__Records__.
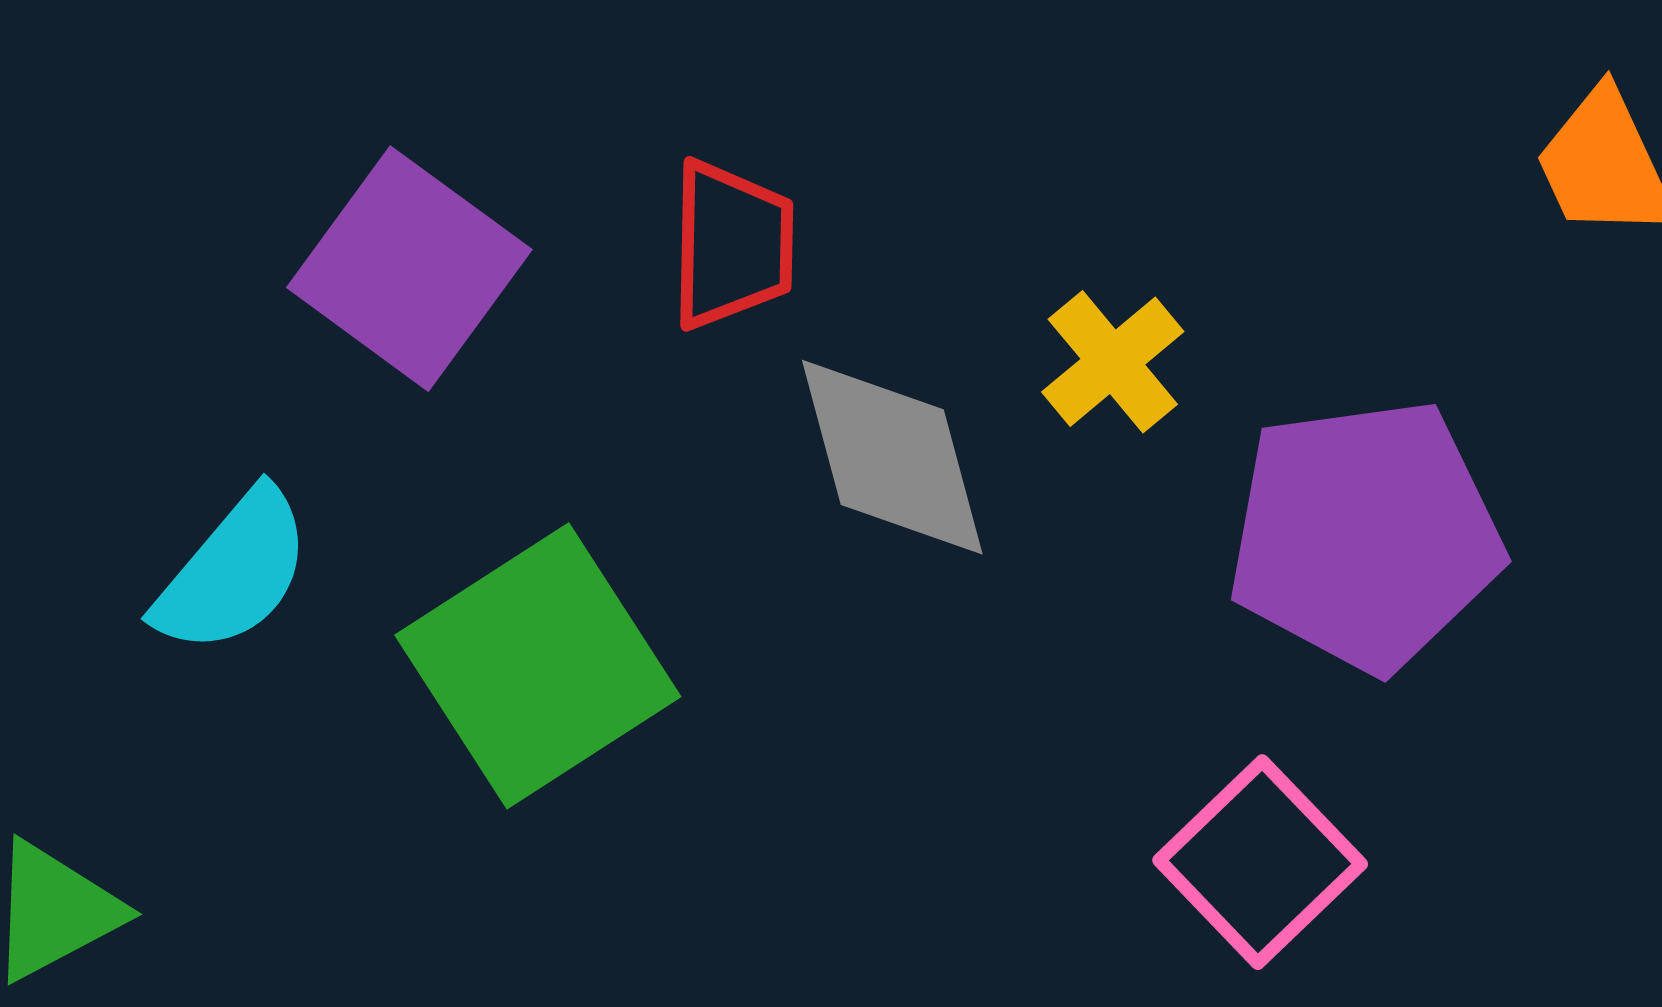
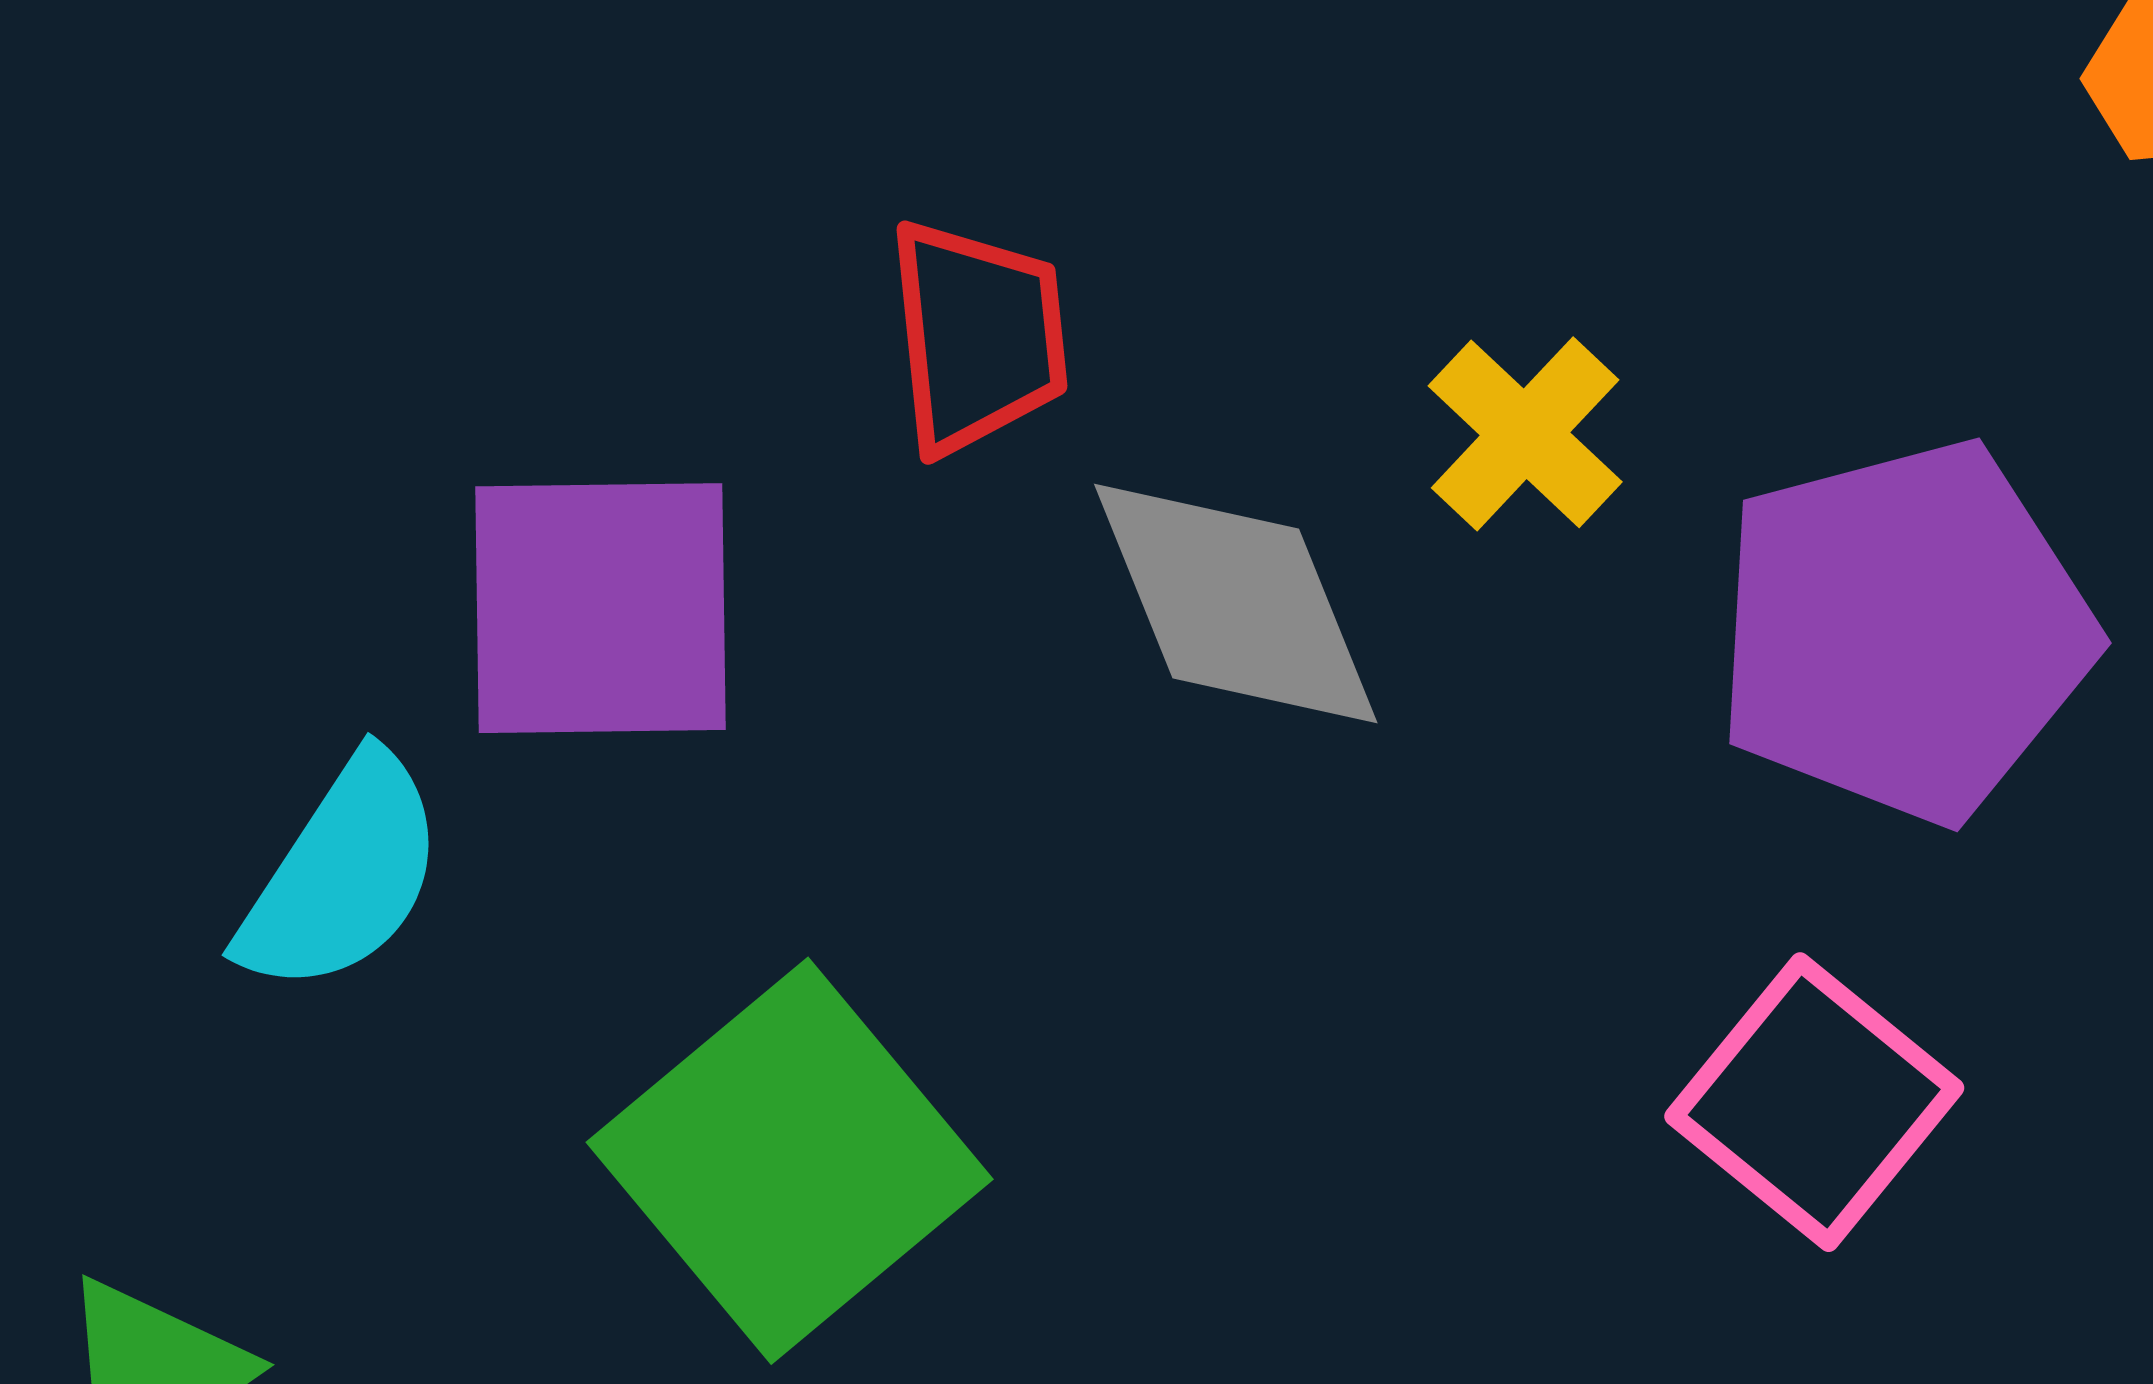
purple square: (409, 269) -> (600, 608), moved, turned -30
green square: (538, 666) -> (790, 1161), moved

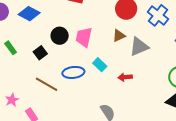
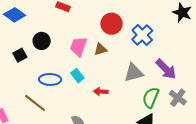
pink trapezoid: (84, 37) -> (78, 46), moved
gray triangle: (139, 47) -> (134, 73), moved
brown line: (46, 84) -> (35, 103), moved

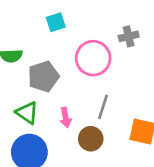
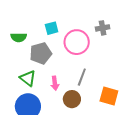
cyan square: (56, 22) -> (52, 28), moved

__Work request__. Find the line that contains "brown line: (46, 84) -> (35, 103), moved", then write out that line and every line after it through the end of the records, exactly. Leave the pictures out.

__Solution to the exercise__.
brown line: (46, 84) -> (35, 103), moved

cyan square: (56, 22) -> (52, 28), moved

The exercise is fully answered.